Although the data below contains pictures, please reproduce only its words, exactly.

[Spatial reasoning data]
━━━━━━━━━━━━━━━━━━━━━━━━━━━━━━

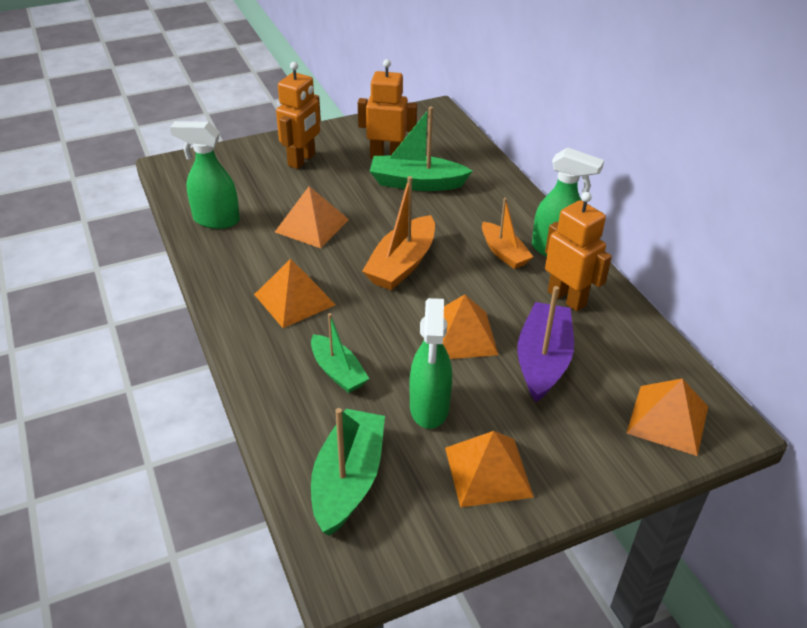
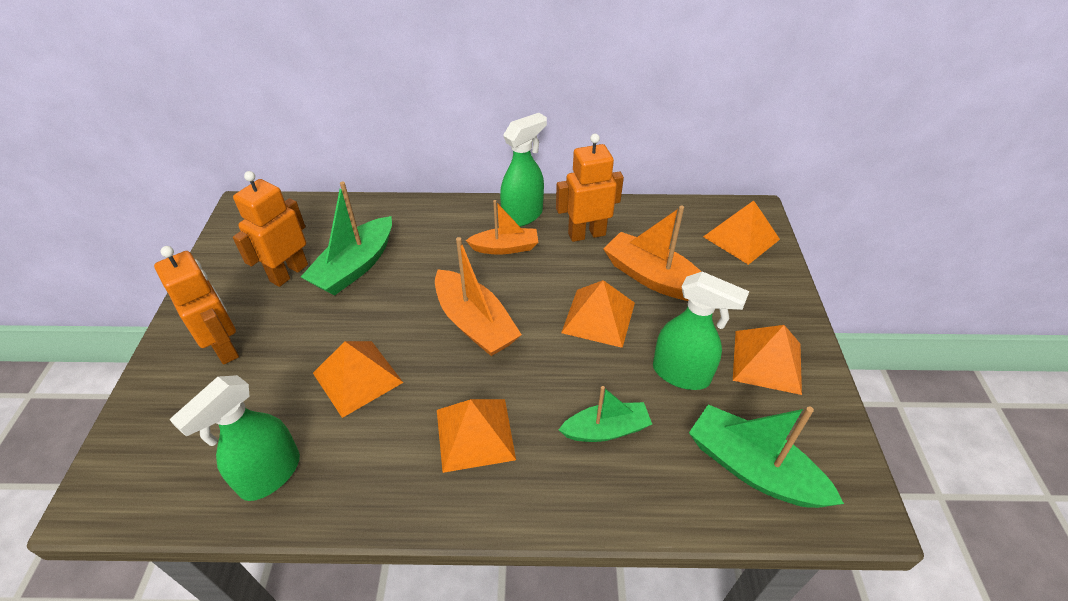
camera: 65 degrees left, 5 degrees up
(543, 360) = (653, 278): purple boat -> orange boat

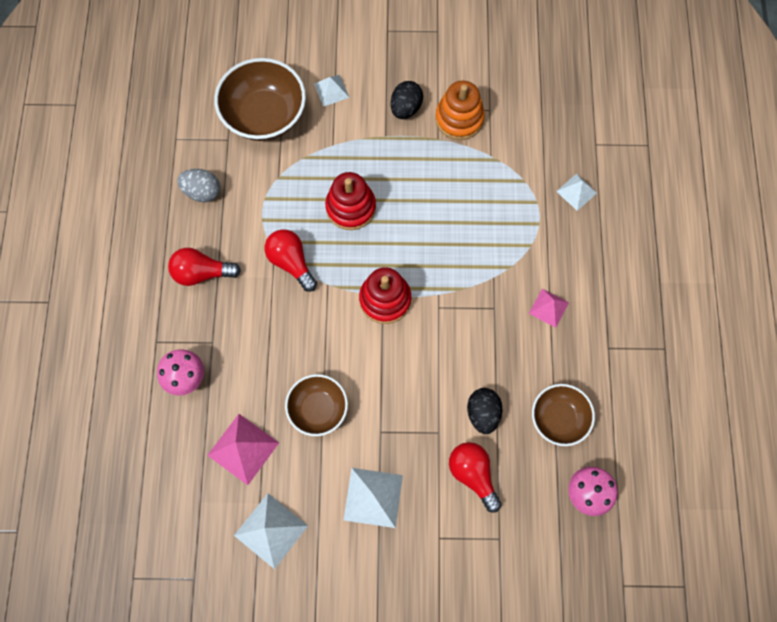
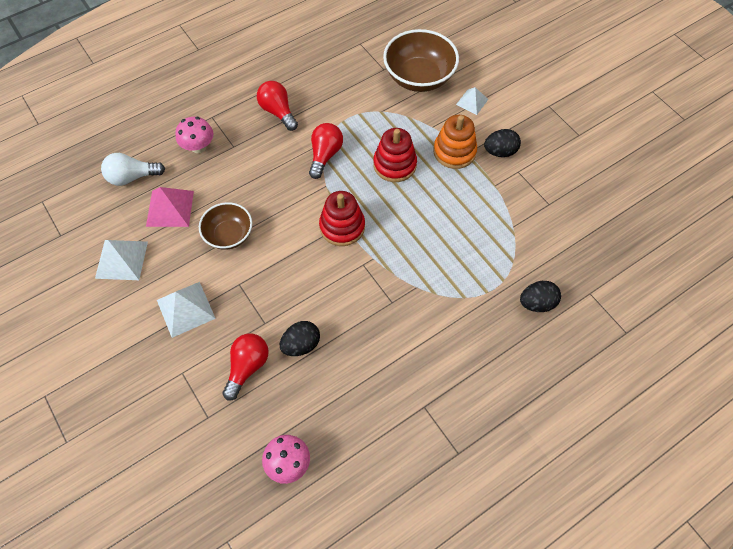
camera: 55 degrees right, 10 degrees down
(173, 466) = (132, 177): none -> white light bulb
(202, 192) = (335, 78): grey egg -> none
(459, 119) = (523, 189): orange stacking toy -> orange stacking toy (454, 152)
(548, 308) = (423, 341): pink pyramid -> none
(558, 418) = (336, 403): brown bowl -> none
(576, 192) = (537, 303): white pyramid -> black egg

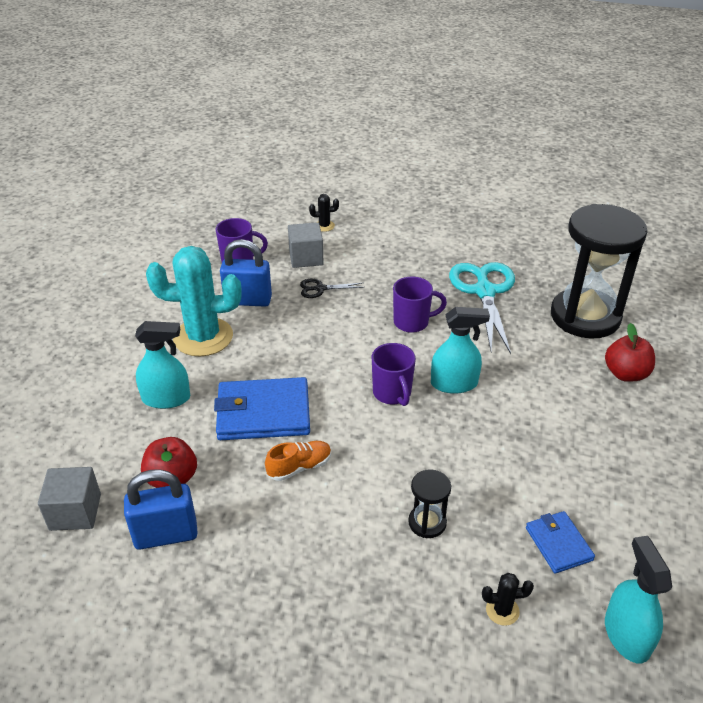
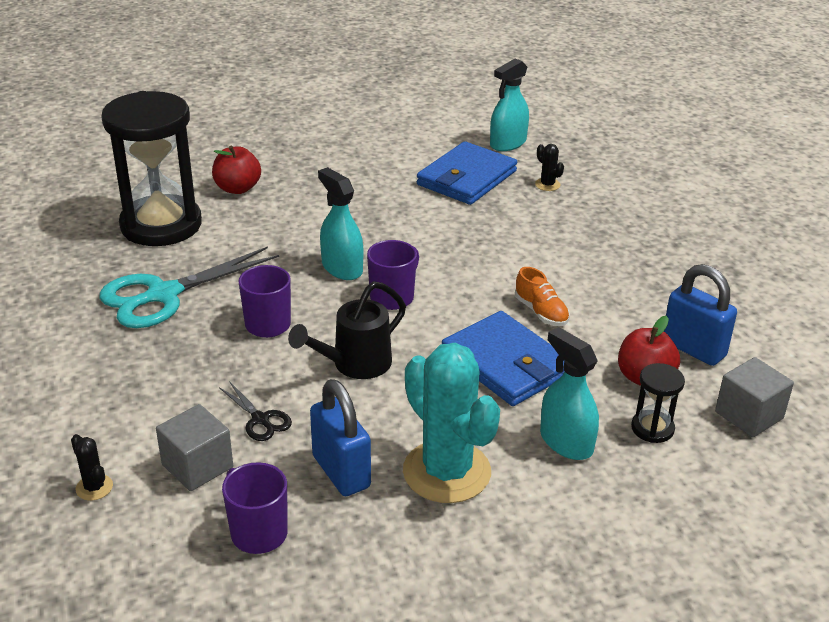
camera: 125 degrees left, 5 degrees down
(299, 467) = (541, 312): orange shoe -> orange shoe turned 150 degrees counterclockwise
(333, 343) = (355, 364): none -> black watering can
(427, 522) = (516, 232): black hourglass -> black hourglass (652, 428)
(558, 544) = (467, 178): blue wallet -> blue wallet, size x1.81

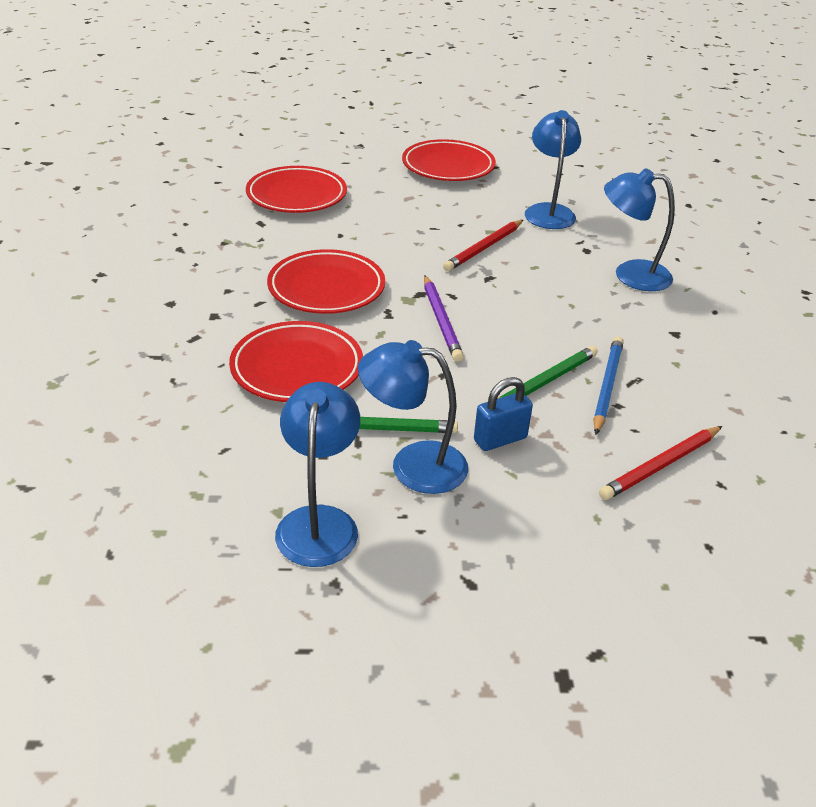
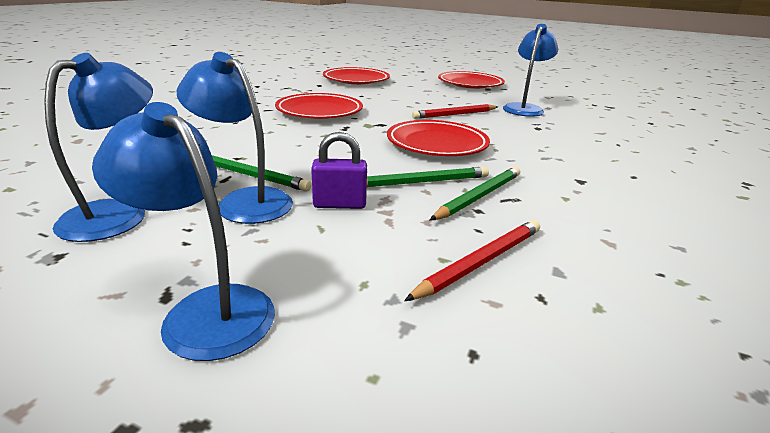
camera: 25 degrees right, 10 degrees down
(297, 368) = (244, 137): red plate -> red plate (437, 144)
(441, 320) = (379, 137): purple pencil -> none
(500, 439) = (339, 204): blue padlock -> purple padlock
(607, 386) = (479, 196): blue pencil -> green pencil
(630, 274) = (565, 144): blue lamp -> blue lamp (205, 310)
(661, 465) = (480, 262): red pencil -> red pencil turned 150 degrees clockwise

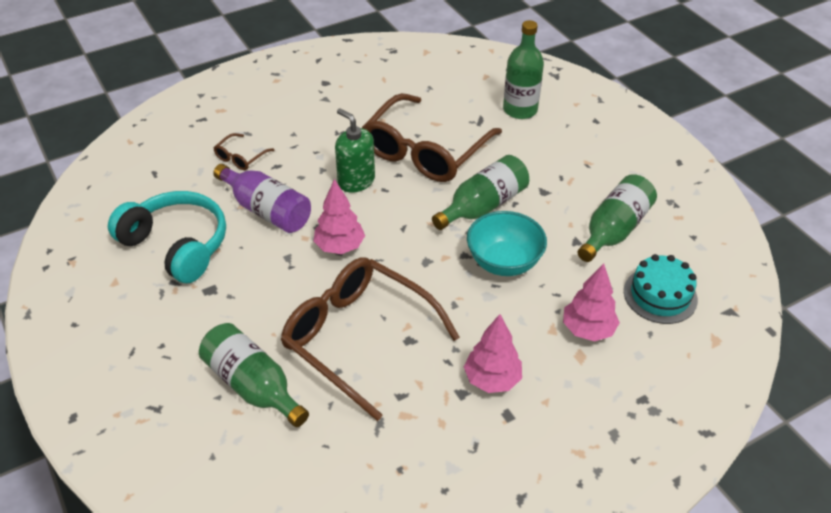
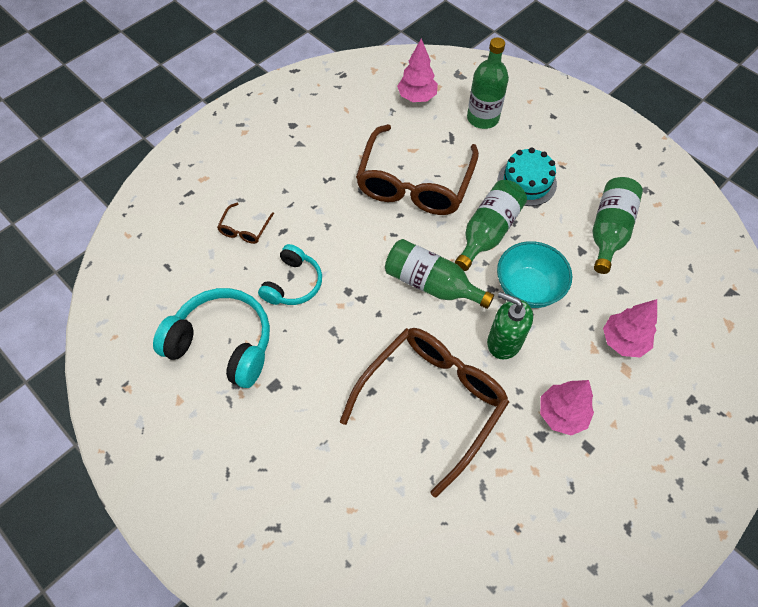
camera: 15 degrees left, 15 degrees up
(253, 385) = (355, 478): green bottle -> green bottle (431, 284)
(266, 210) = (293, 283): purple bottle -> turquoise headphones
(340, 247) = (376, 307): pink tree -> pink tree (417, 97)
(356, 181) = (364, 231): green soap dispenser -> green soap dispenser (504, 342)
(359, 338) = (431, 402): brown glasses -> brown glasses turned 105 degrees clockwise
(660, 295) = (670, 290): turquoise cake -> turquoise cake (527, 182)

━━━━━━━━━━━━━━━━━━━━━━━━━━━━━━

▶ **Reply**:
camera: 65 degrees left, 5 degrees up
(543, 360) = (653, 278): purple boat -> orange boat

camera: 55 degrees right, 10 degrees down
(173, 466) = (132, 177): none -> white light bulb
(202, 192) = (335, 78): grey egg -> none
(459, 119) = (523, 189): orange stacking toy -> orange stacking toy (454, 152)
(548, 308) = (423, 341): pink pyramid -> none
(558, 418) = (336, 403): brown bowl -> none
(576, 192) = (537, 303): white pyramid -> black egg

camera: 125 degrees left, 5 degrees down
(299, 467) = (541, 312): orange shoe -> orange shoe turned 150 degrees counterclockwise
(333, 343) = (355, 364): none -> black watering can
(427, 522) = (516, 232): black hourglass -> black hourglass (652, 428)
(558, 544) = (467, 178): blue wallet -> blue wallet, size x1.81

camera: 25 degrees right, 10 degrees down
(297, 368) = (244, 137): red plate -> red plate (437, 144)
(441, 320) = (379, 137): purple pencil -> none
(500, 439) = (339, 204): blue padlock -> purple padlock
(607, 386) = (479, 196): blue pencil -> green pencil
(630, 274) = (565, 144): blue lamp -> blue lamp (205, 310)
(661, 465) = (480, 262): red pencil -> red pencil turned 150 degrees clockwise

camera: 15 degrees left, 15 degrees up
(253, 385) = (355, 478): green bottle -> green bottle (431, 284)
(266, 210) = (293, 283): purple bottle -> turquoise headphones
(340, 247) = (376, 307): pink tree -> pink tree (417, 97)
(356, 181) = (364, 231): green soap dispenser -> green soap dispenser (504, 342)
(359, 338) = (431, 402): brown glasses -> brown glasses turned 105 degrees clockwise
(660, 295) = (670, 290): turquoise cake -> turquoise cake (527, 182)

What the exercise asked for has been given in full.